Retype every line of the entries below character for character, changing nothing.
::::::::
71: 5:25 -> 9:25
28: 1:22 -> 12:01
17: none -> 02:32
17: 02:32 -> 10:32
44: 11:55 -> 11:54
::::::::
## RESULT OF THIS EXERCISE:
71: 5:25 -> 9:25
28: 1:22 -> 12:01
17: none -> 02:32
17: 02:32 -> 10:32
44: 11:55 -> 11:54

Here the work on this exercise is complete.